▶ _Directions for this task_
Pictures must not appear; the answer is exactly the lines from the one that holds "PIXELS2 pin VCC: 5V -> 3V3" through the end of the material.

▶ _Provided information_

***

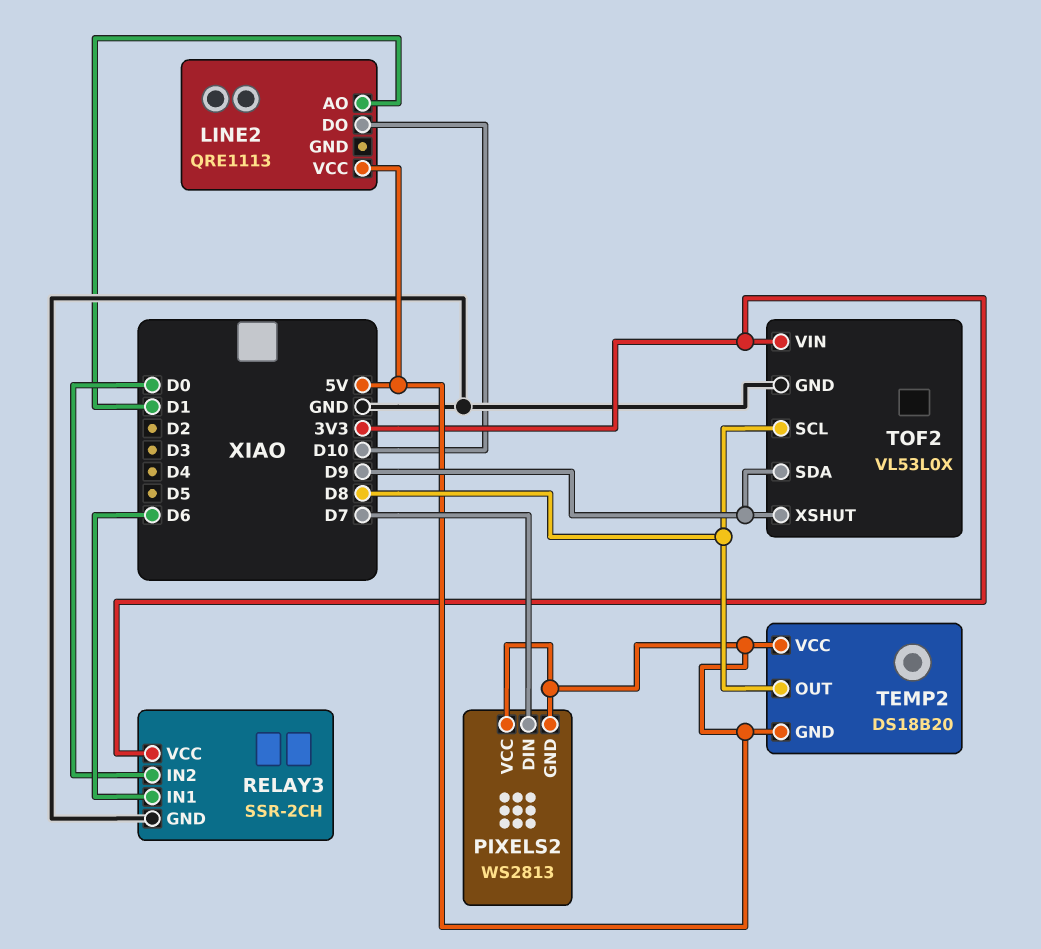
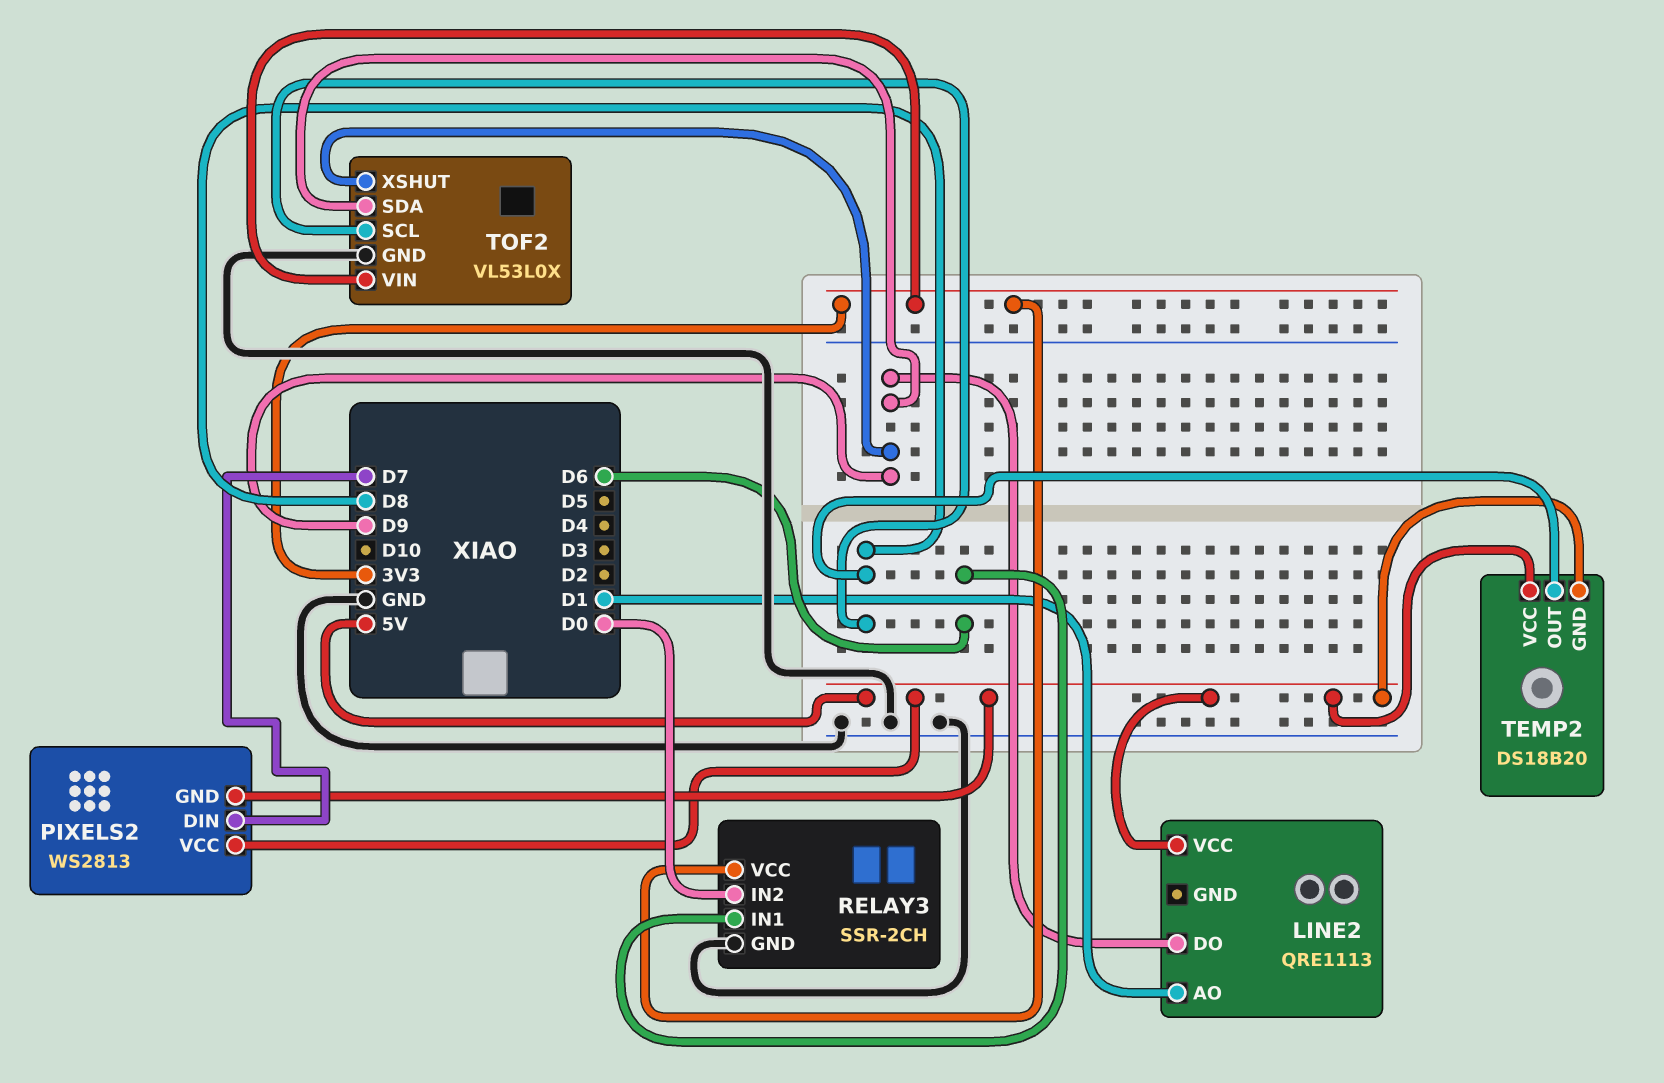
LINE2 pin DO: D10 -> D9

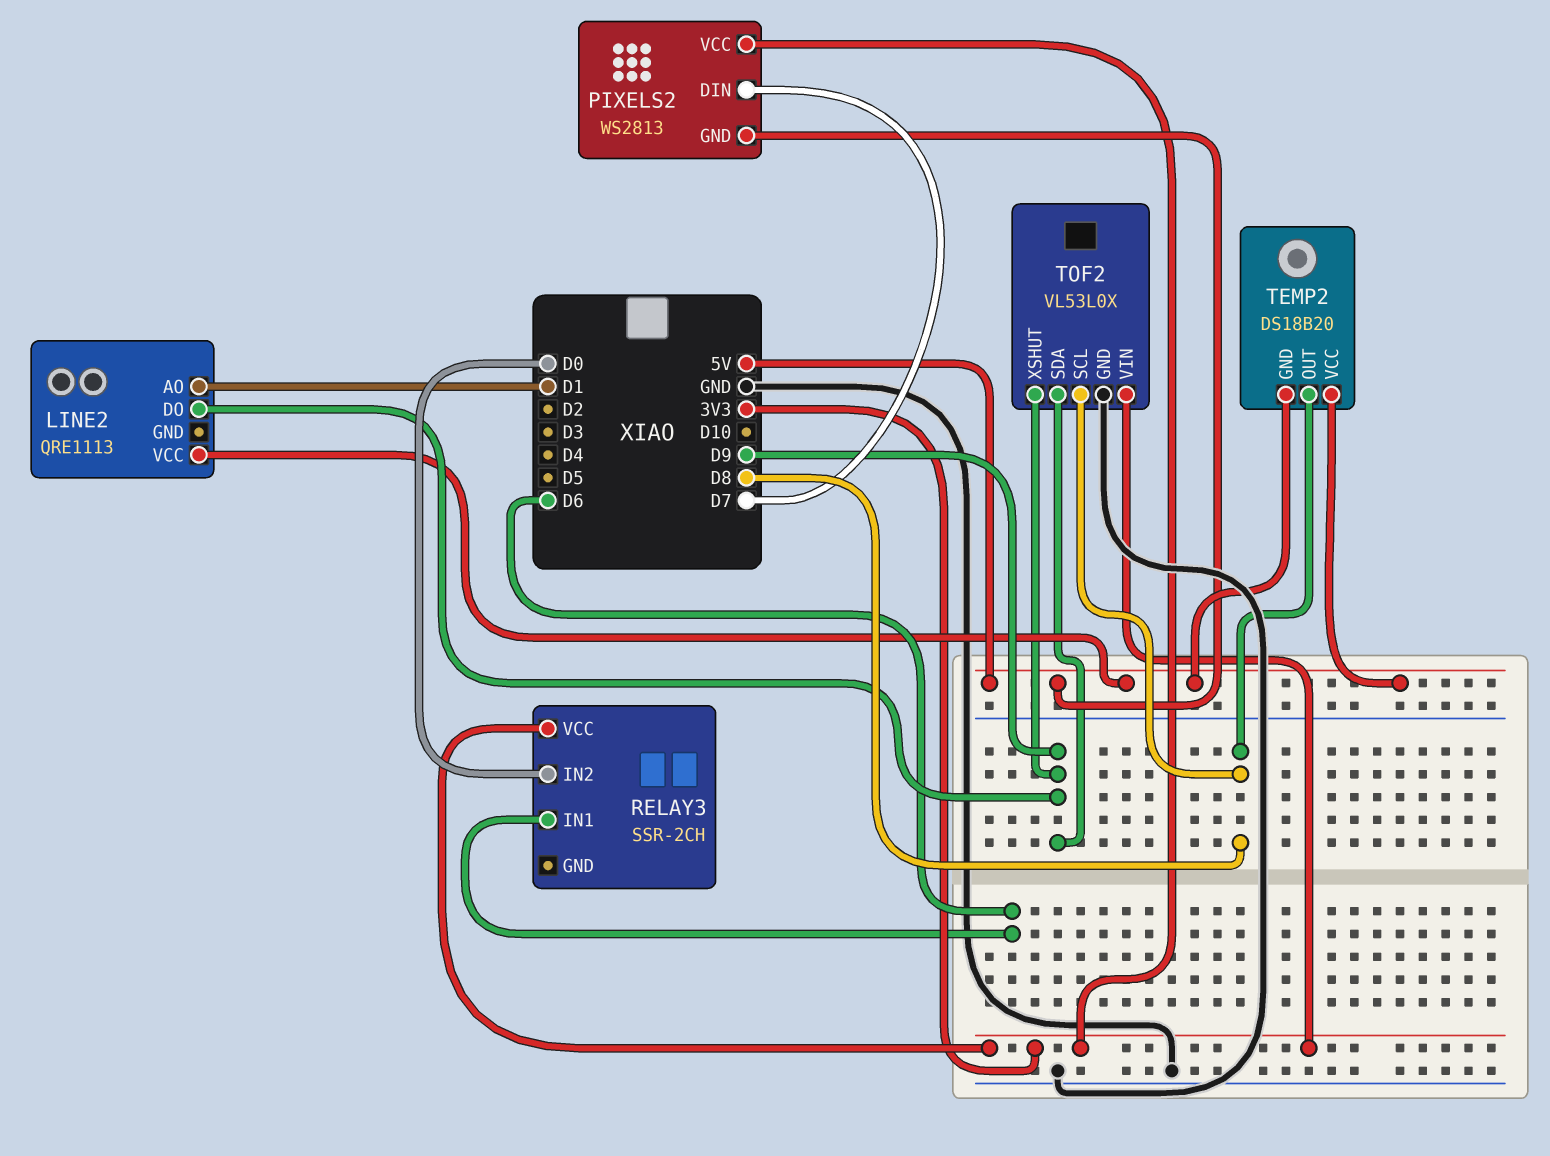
PIXELS2 pin VCC: 5V -> 3V3
RELAY3 pin GND: GND -> none

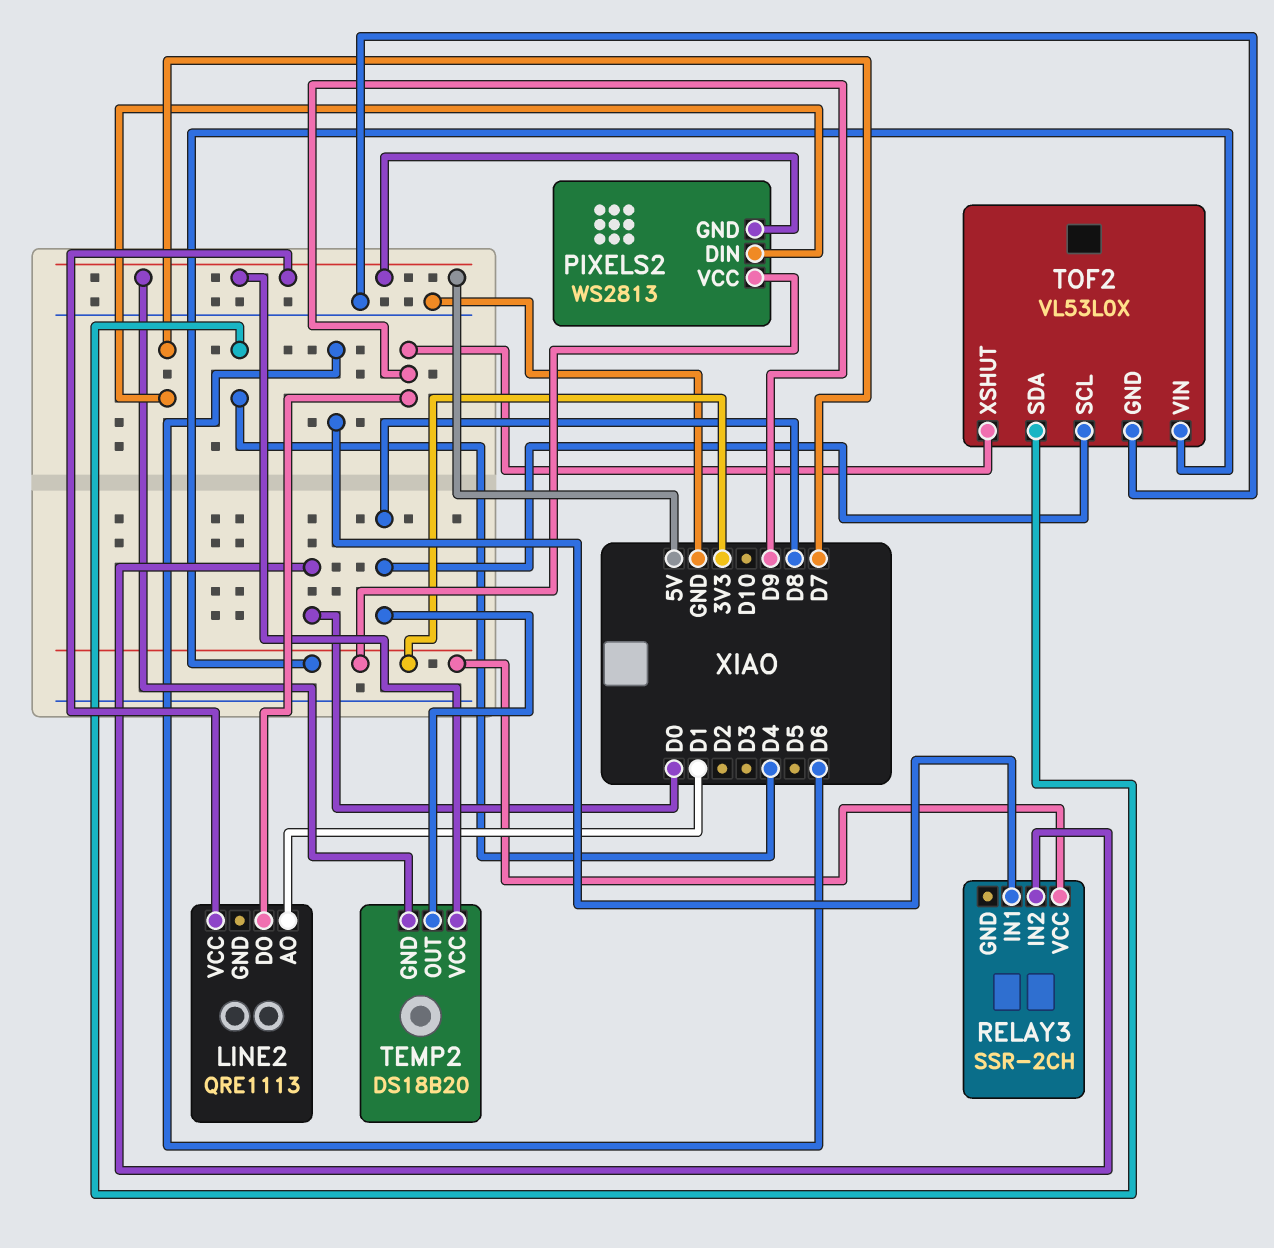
TOF2 pin SDA: D9 -> D4

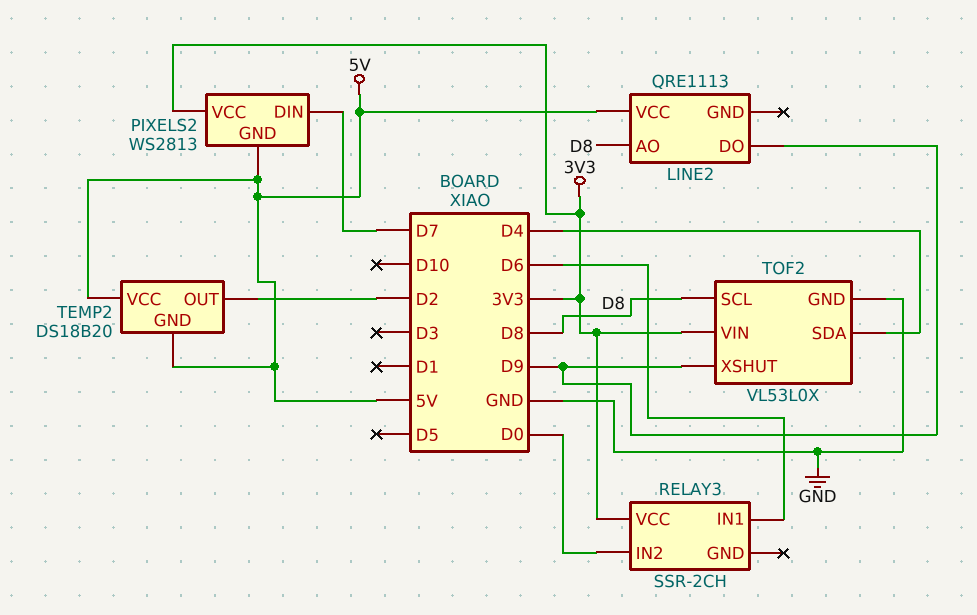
LINE2 pin AO: D1 -> D8
TEMP2 pin OUT: D8 -> D2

***

▶ _Answer to this exercise_
PIXELS2 pin VCC: 5V -> 3V3
RELAY3 pin GND: GND -> none

TOF2 pin SDA: D9 -> D4

LINE2 pin AO: D1 -> D8
TEMP2 pin OUT: D8 -> D2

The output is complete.